----- AVAILABLE DATA -----

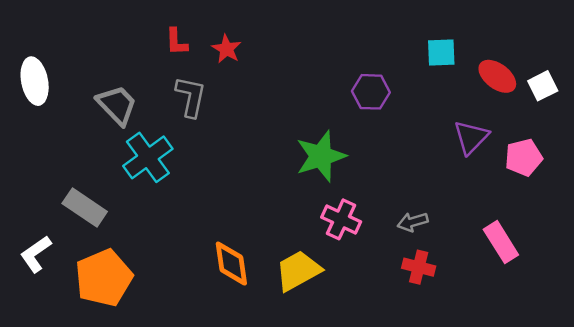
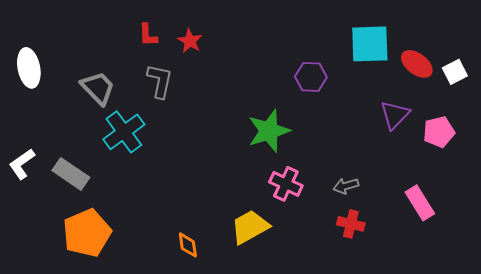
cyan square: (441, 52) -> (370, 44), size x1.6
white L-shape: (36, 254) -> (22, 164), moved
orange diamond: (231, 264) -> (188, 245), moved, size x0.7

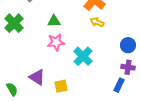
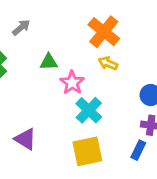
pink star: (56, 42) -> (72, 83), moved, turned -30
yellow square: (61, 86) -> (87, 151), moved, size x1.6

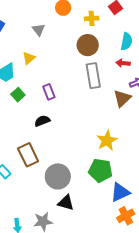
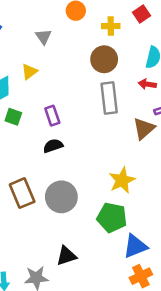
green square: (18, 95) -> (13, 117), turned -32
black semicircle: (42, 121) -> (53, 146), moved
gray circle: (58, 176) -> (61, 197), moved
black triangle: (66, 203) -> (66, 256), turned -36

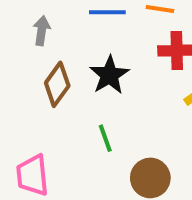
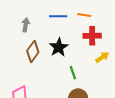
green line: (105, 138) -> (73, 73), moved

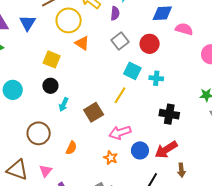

-----
----- AVAILABLE DATA -----

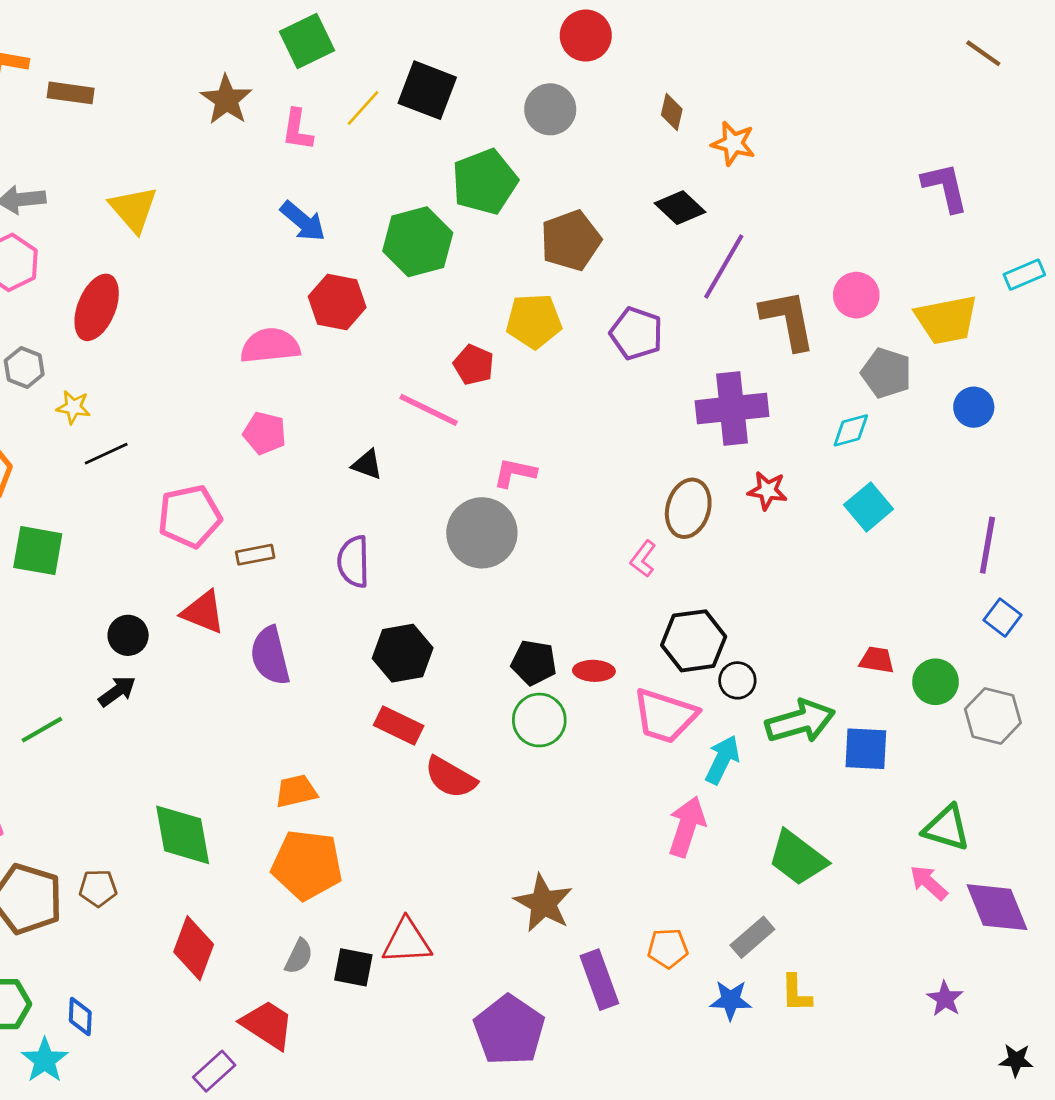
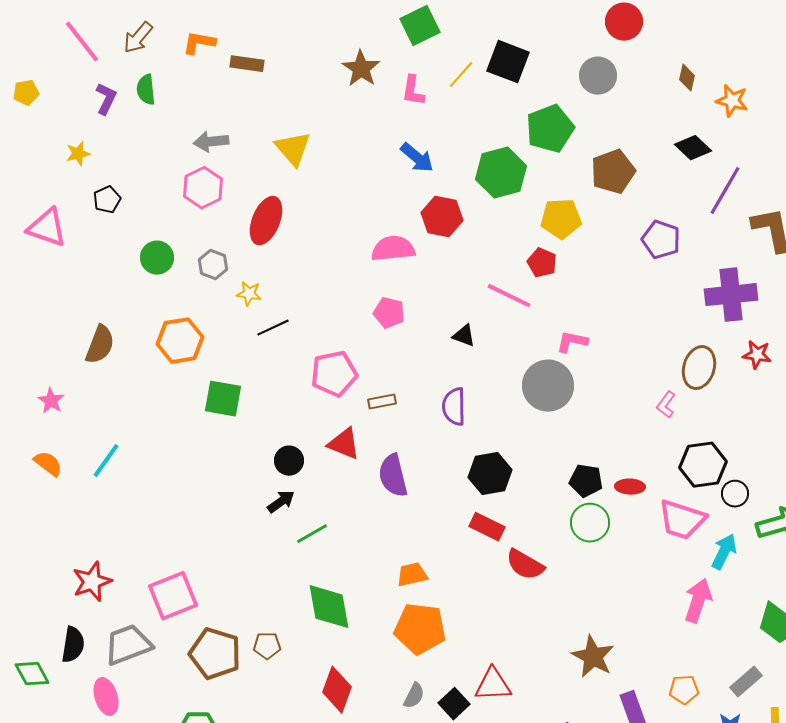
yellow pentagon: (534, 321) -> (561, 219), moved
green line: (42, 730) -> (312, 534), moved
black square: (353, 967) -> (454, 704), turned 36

-----

Lines with the string "green": pick each one out of the material and return it.

* TASK RESULT
green square: (18, 95) -> (13, 117), turned -32
green line: (105, 138) -> (73, 73), moved
green line: (42, 730) -> (312, 534), moved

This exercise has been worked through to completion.